── DATA TO EXAMINE ──

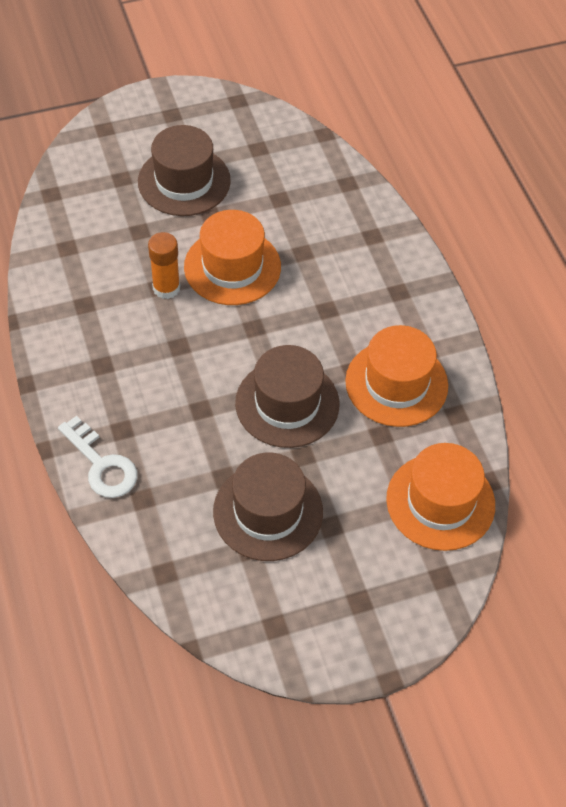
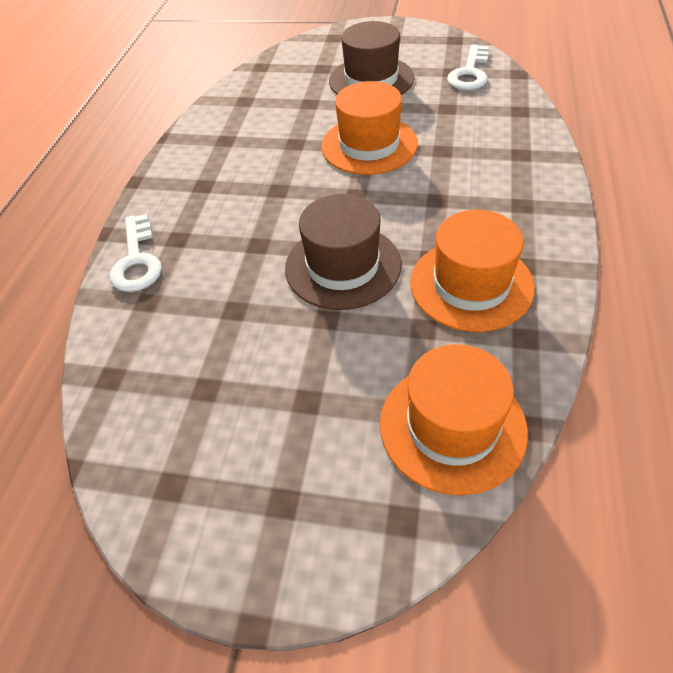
camera: 35 degrees right, 5 degrees down
(166, 288) = (300, 146): orange glue stick -> none
(268, 512) = (251, 359): brown hat -> none
(278, 146) = (470, 73): none -> white key

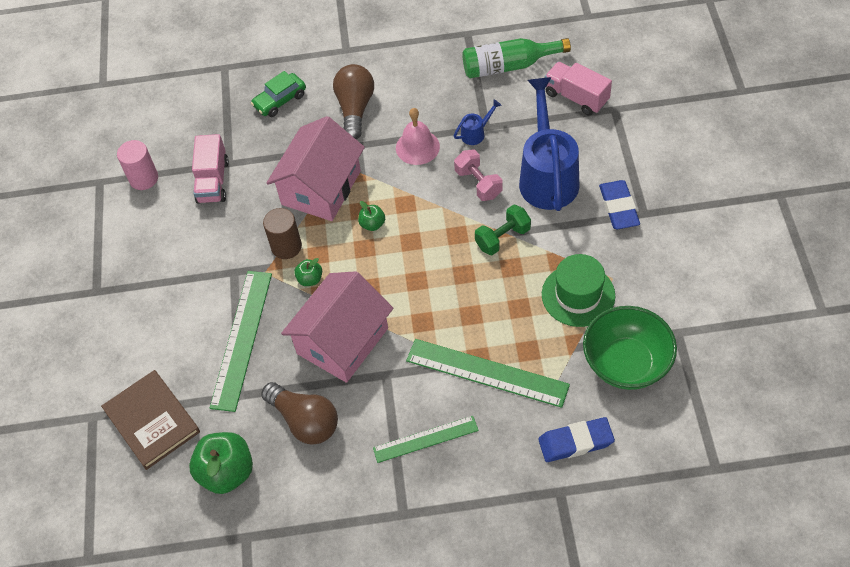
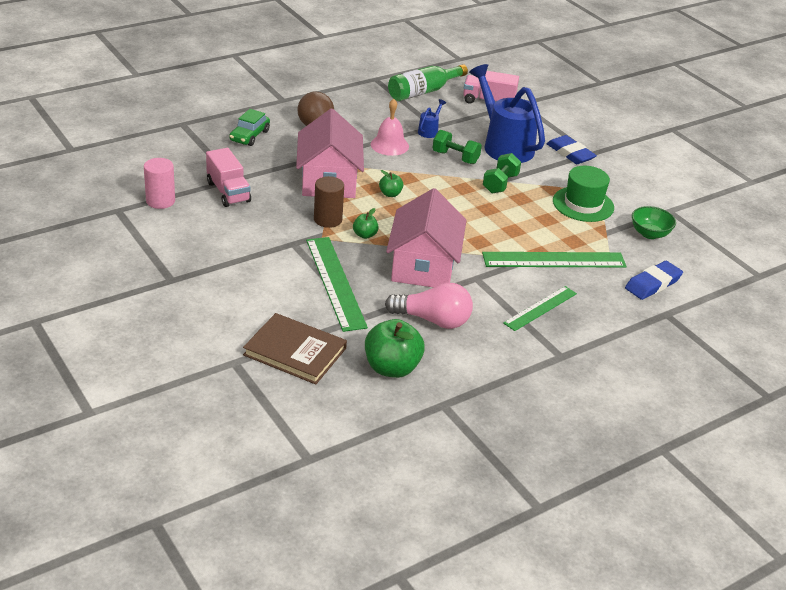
camera: 35 degrees left, 20 degrees down
(305, 421) = (433, 320): brown light bulb -> pink light bulb
(478, 183) = (455, 157): pink dumbbell -> green dumbbell
(626, 363) = (649, 234): green bowl -> green bowl, size x0.59

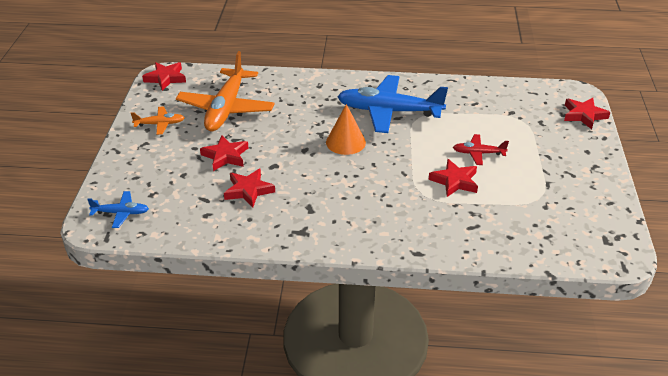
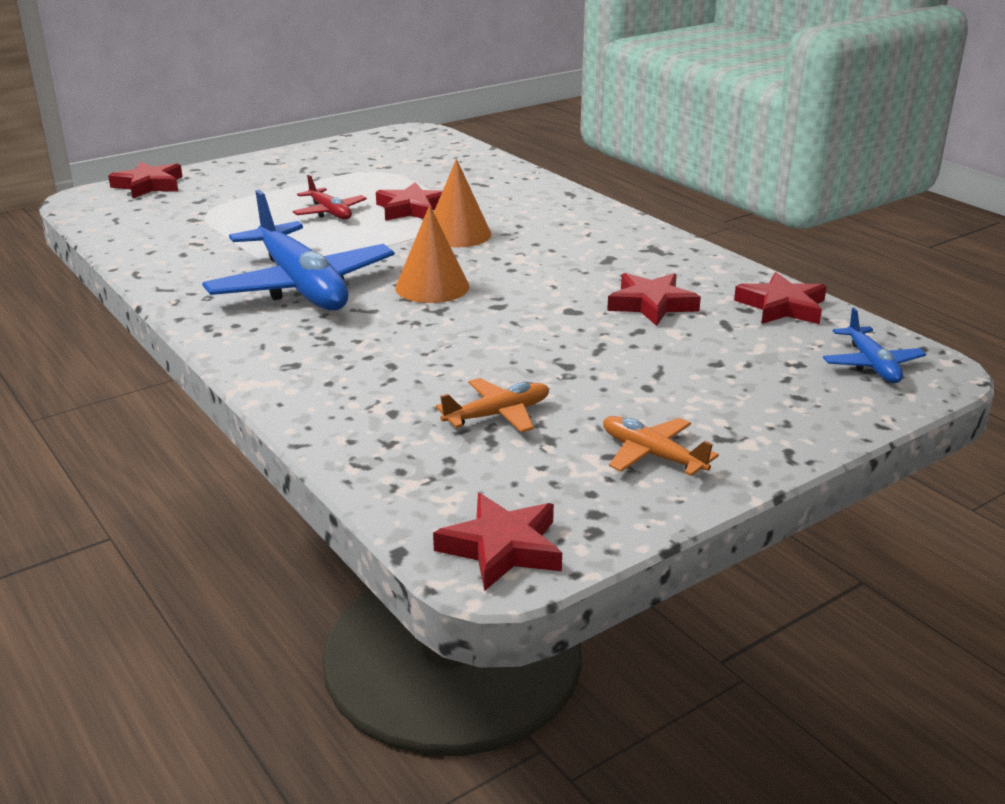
camera: 130 degrees left, 10 degrees down
(121, 213) = (872, 364): blue plane -> blue plane turned 150 degrees counterclockwise
(225, 156) = (617, 353): red star -> red star (782, 307)
(226, 109) = (498, 415): orange plane -> orange plane, size x0.47
(399, 178) = (458, 234): none -> orange cone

───

TASK STATEMENT: Restate, word for word, the entries above, dropping any picture.

EXERCISE ANSWER:
camera: 35 degrees right, 5 degrees down
(166, 288) = (300, 146): orange glue stick -> none
(268, 512) = (251, 359): brown hat -> none
(278, 146) = (470, 73): none -> white key

camera: 35 degrees left, 20 degrees down
(305, 421) = (433, 320): brown light bulb -> pink light bulb
(478, 183) = (455, 157): pink dumbbell -> green dumbbell
(626, 363) = (649, 234): green bowl -> green bowl, size x0.59

camera: 130 degrees left, 10 degrees down
(121, 213) = (872, 364): blue plane -> blue plane turned 150 degrees counterclockwise
(225, 156) = (617, 353): red star -> red star (782, 307)
(226, 109) = (498, 415): orange plane -> orange plane, size x0.47
(399, 178) = (458, 234): none -> orange cone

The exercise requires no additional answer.